**The problem**.
From the line with "relocated | pink" through the last line of the records below, both ends included, transcribe only those lines, exactly, and omit the pictures.

**Recorded information**.

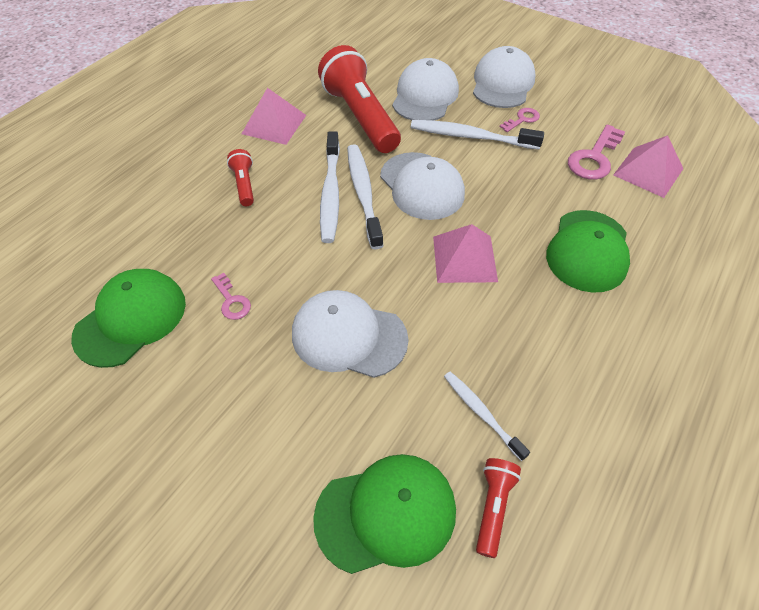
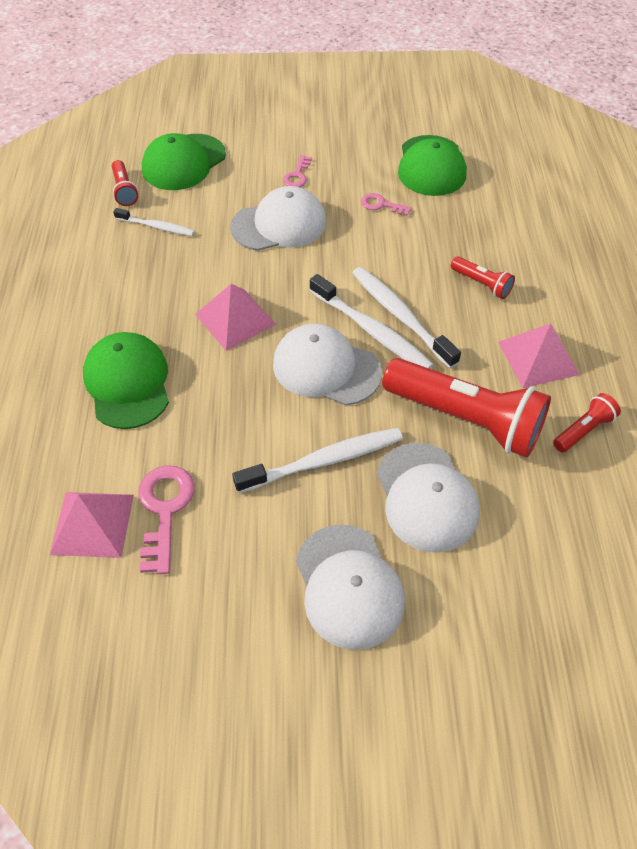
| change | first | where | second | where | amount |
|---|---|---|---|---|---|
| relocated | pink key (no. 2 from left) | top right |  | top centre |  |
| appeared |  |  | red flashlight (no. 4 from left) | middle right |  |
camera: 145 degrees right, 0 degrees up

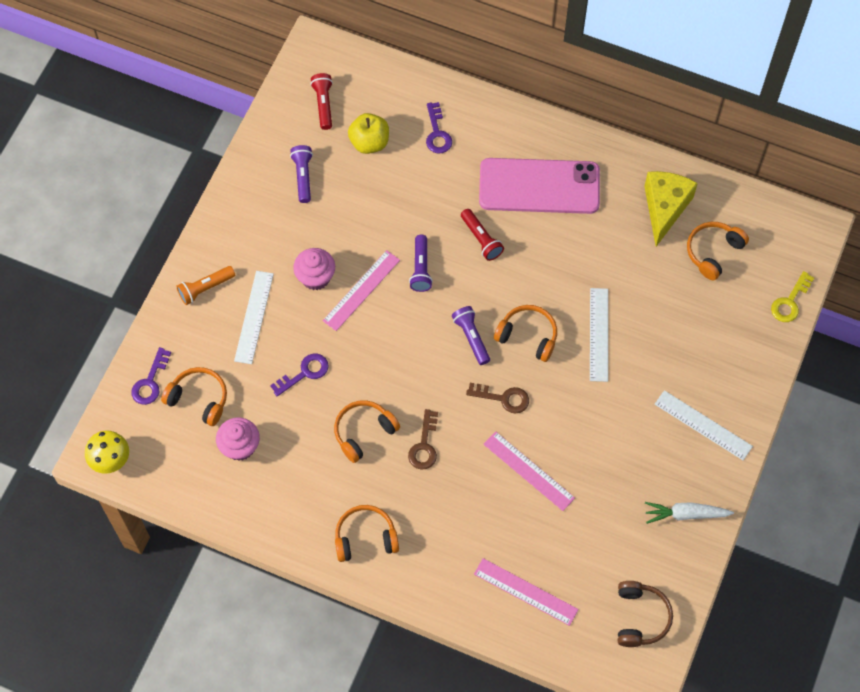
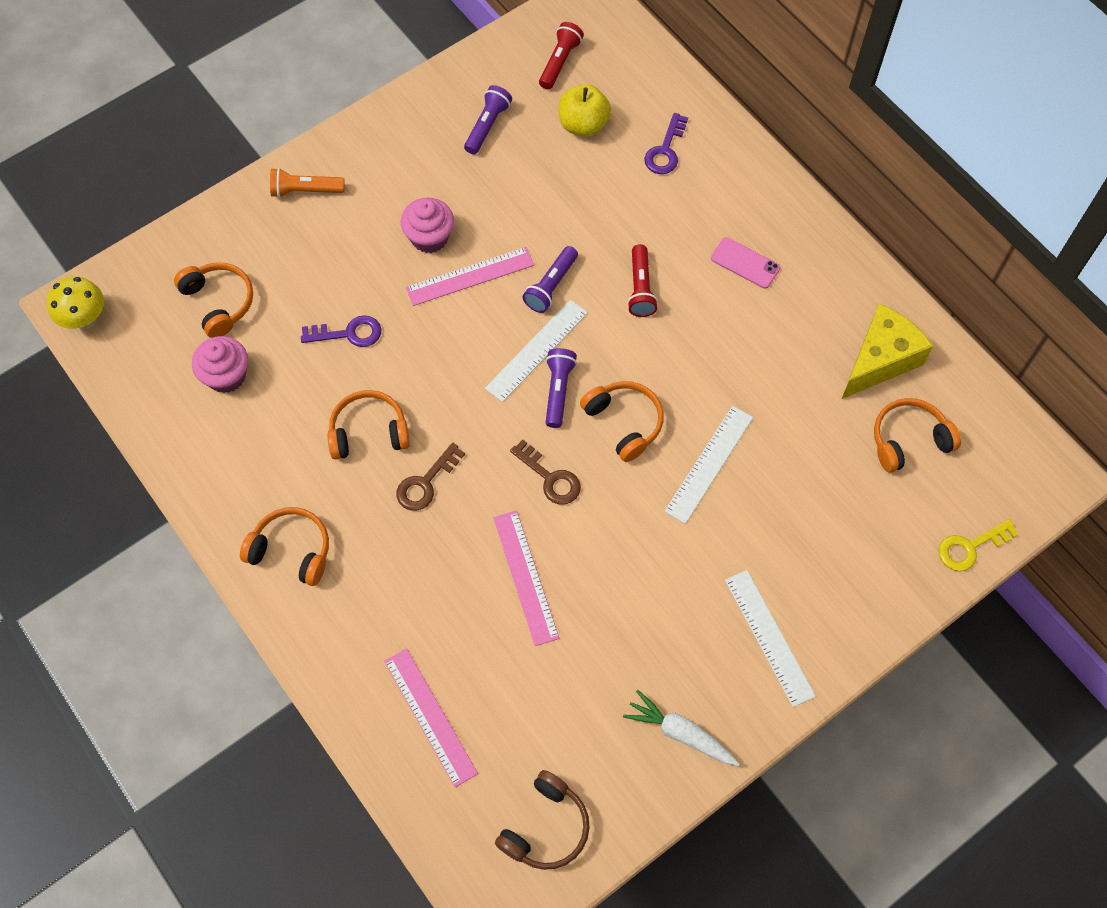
| change | first | where | second | where | amount |
|---|---|---|---|---|---|
| relocated | white ruler (no. 1 from left) | middle left |  | centre |  |
| size | pink phone | top centre |  | top right | x0.42 |
| missing | purple key (no. 1 from left) | middle left |  |  |  |
camera: 30 degrees right, 0 degrees up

**Your response**.
| relocated | pink key (no. 2 from left) | top right |  | top centre |  |
| appeared |  |  | red flashlight (no. 4 from left) | middle right |  |
camera: 145 degrees right, 0 degrees up

| change | first | where | second | where | amount |
|---|---|---|---|---|---|
| relocated | white ruler (no. 1 from left) | middle left |  | centre |  |
| size | pink phone | top centre |  | top right | x0.42 |
| missing | purple key (no. 1 from left) | middle left |  |  |  |
camera: 30 degrees right, 0 degrees up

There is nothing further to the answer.